_Exercise brief_.
Repeat each entry exactly. Drop every image.

= = = =

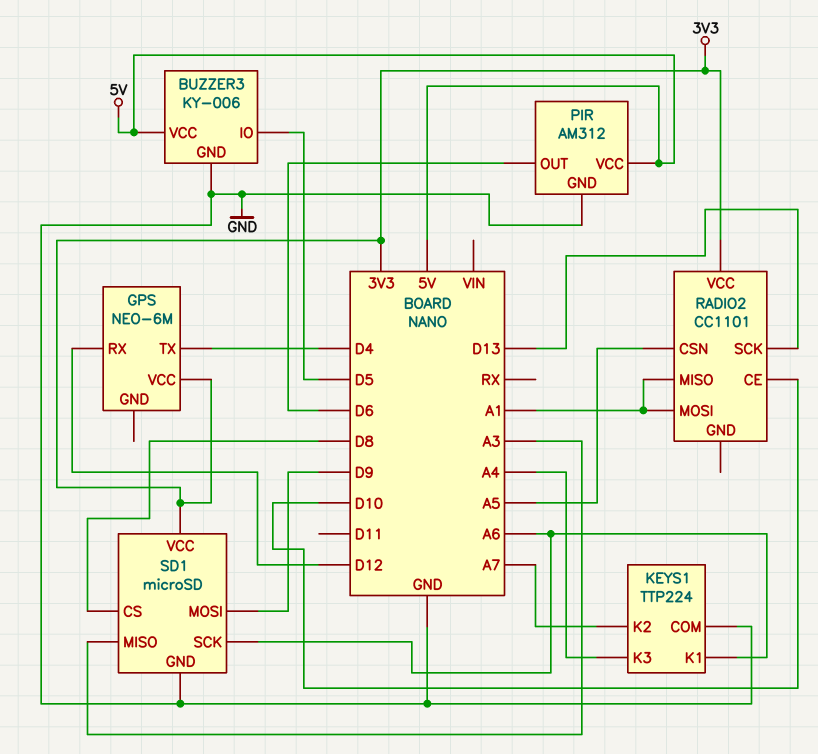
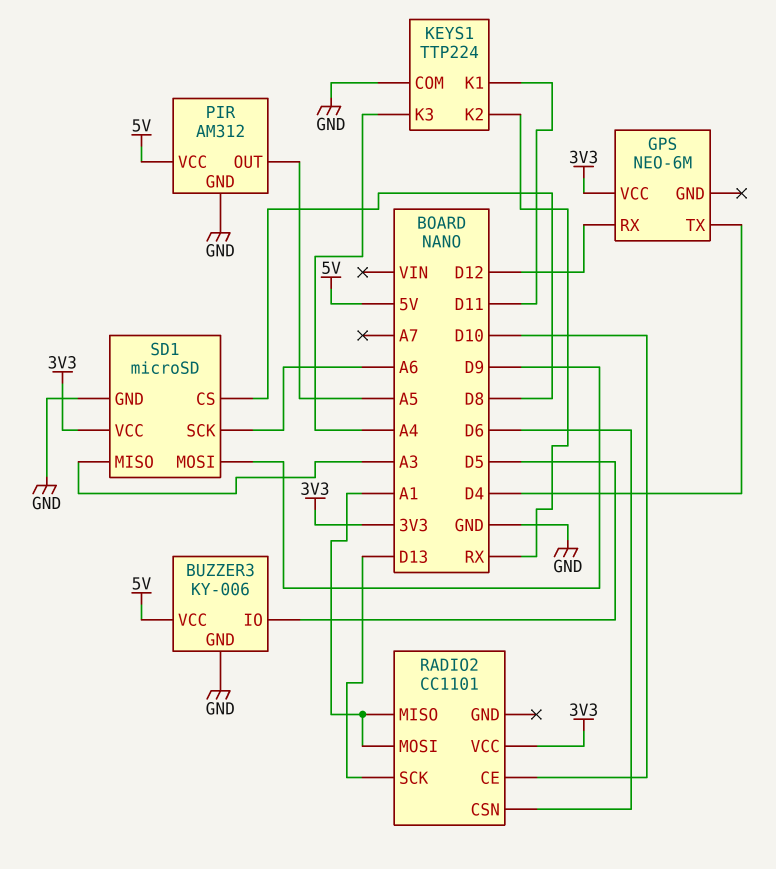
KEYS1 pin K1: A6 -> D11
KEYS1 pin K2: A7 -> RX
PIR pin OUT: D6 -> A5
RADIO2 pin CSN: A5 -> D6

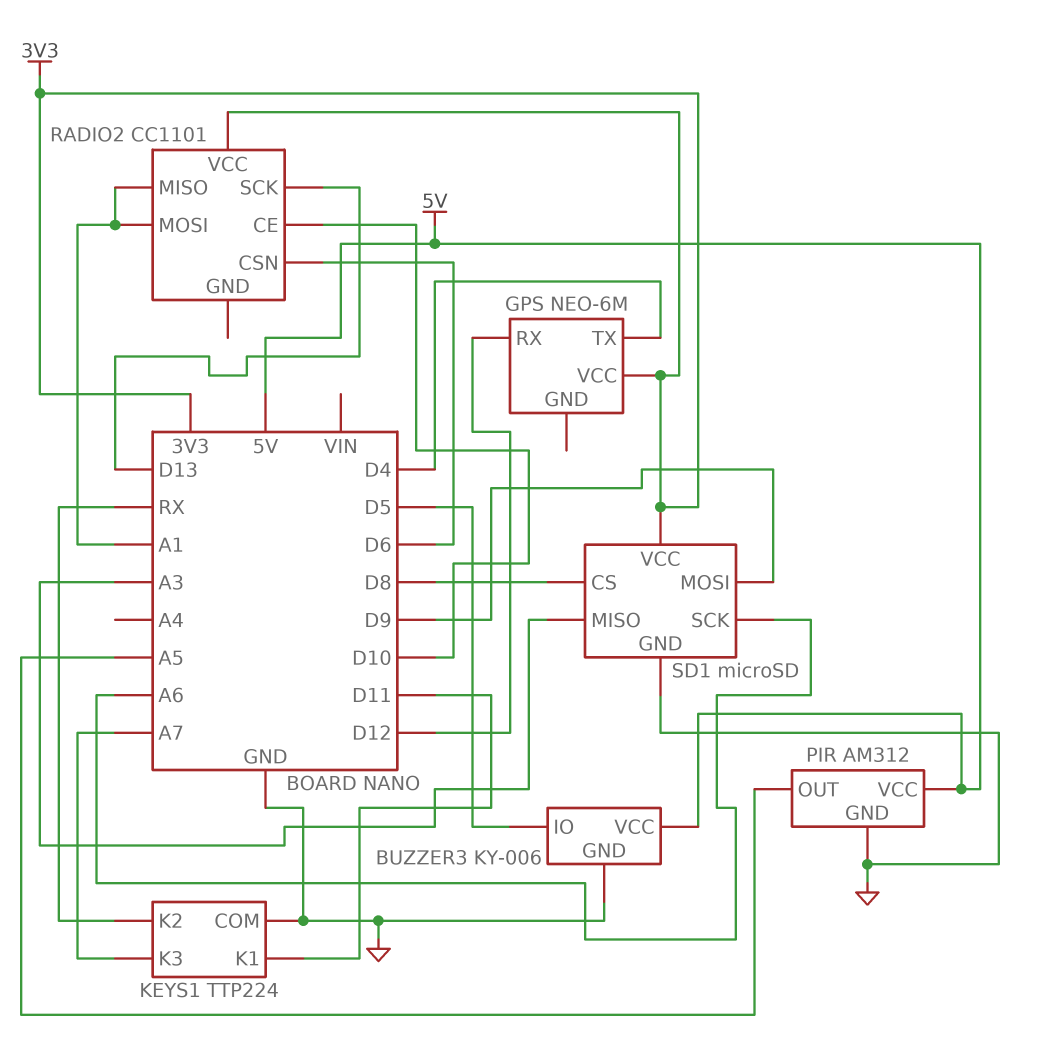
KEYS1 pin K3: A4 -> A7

= = = =

_Response_.
KEYS1 pin K1: A6 -> D11
KEYS1 pin K2: A7 -> RX
PIR pin OUT: D6 -> A5
RADIO2 pin CSN: A5 -> D6

KEYS1 pin K3: A4 -> A7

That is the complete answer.